*SUPPLIED ENTRIES*.
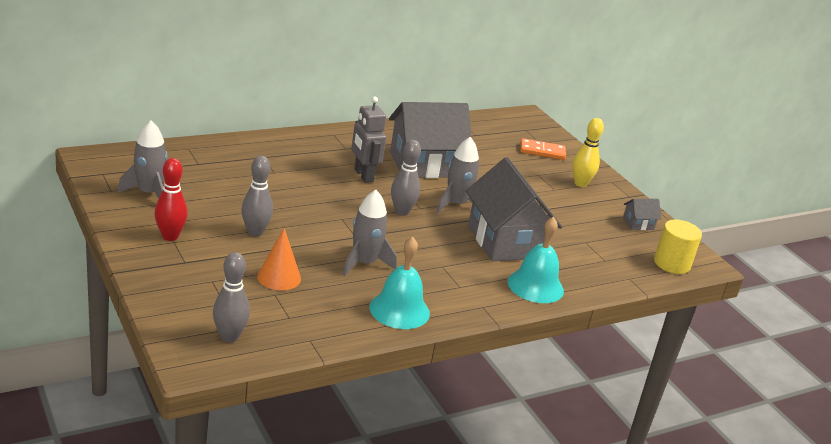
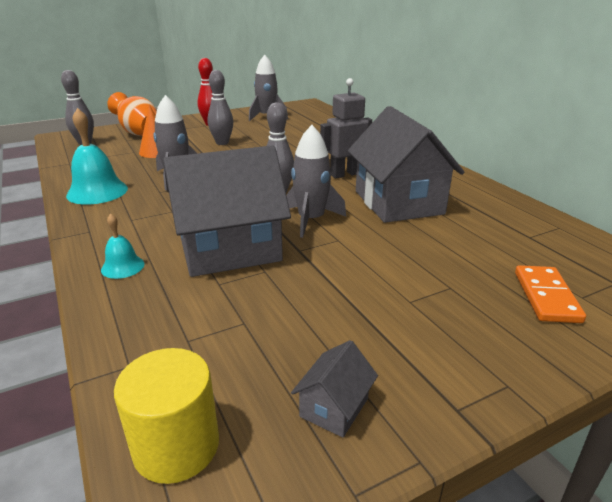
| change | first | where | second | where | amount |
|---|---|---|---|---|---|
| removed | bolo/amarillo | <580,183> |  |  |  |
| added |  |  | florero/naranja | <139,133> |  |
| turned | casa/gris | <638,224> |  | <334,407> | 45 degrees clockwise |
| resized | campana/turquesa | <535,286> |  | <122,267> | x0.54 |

*DIRECTIONS*. Everything in the records above should be printed exactly, apart from the pictures.

*TASK RESPONSE*.
| change | first | where | second | where | amount |
|---|---|---|---|---|---|
| removed | bolo/amarillo | <580,183> |  |  |  |
| added |  |  | florero/naranja | <139,133> |  |
| turned | casa/gris | <638,224> |  | <334,407> | 45 degrees clockwise |
| resized | campana/turquesa | <535,286> |  | <122,267> | x0.54 |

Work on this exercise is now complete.